[Start of Attachment]
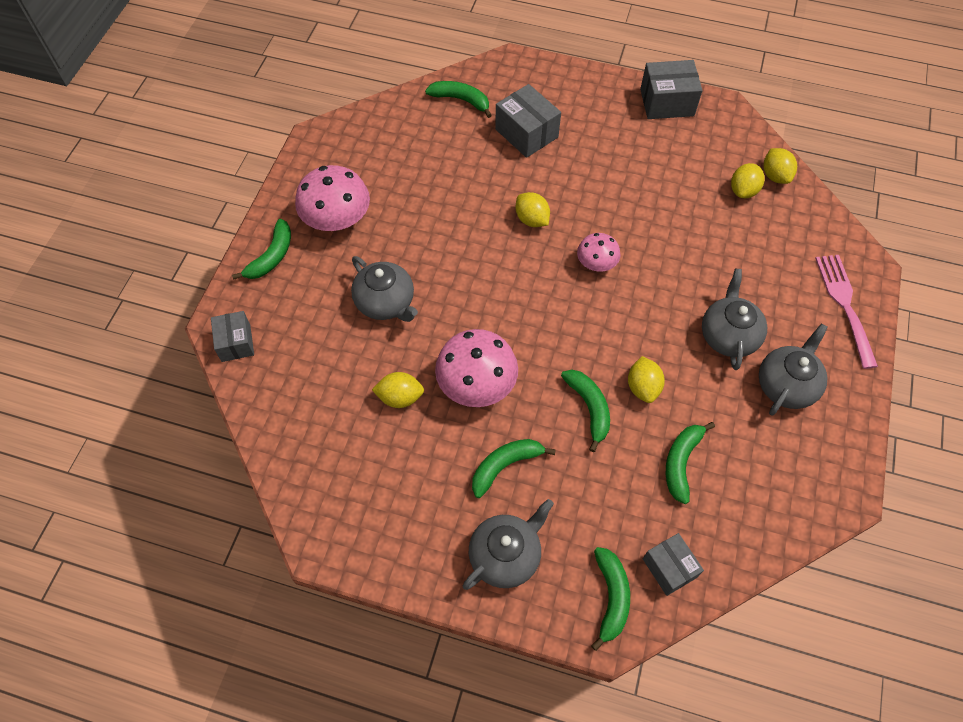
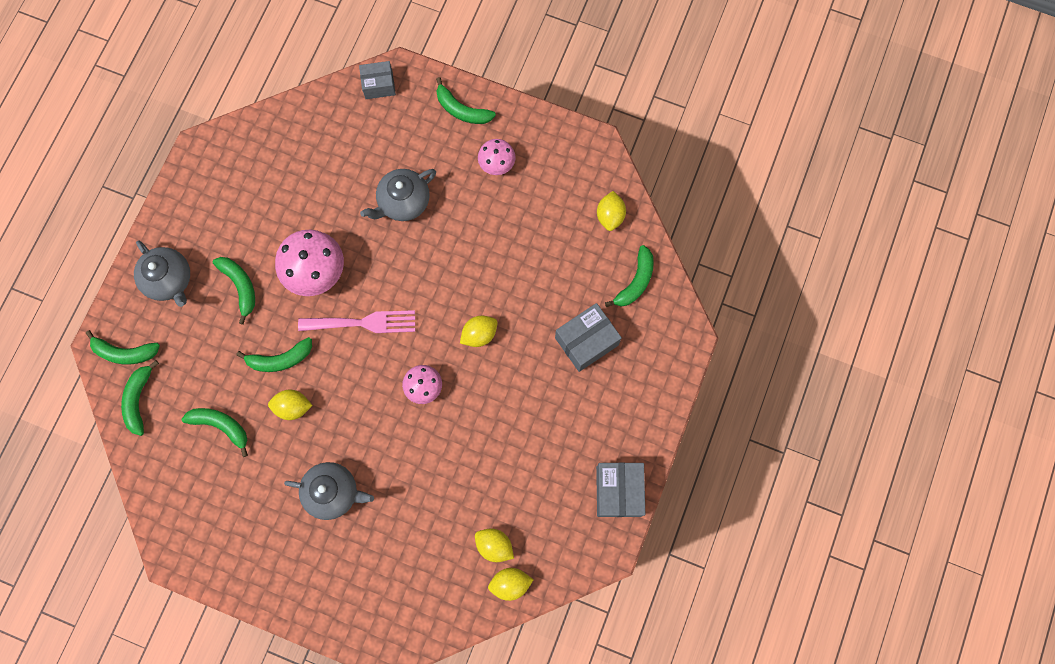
camera: 95 degrees right, 15 degrees up
(337, 219) = (497, 163): pink mushroom -> pink mushroom, size x0.57
(400, 397) = (311, 210): yellow lemon -> yellow lemon (610, 216)
(669, 568) = (139, 400): grey box -> green banana
(786, 385) = (277, 532): grey teapot -> none
(844, 304) = (351, 610): pink fork -> pink fork (363, 323)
[End of Attachment]
WHAT IS BEING ASKED: What you return should be only the lines from the line containing "(786, 385) = (277, 532): grey teapot -> none" through the end of the material above, reproduced exactly, first and last included.

OUTPUT BELOW:
(786, 385) = (277, 532): grey teapot -> none
(844, 304) = (351, 610): pink fork -> pink fork (363, 323)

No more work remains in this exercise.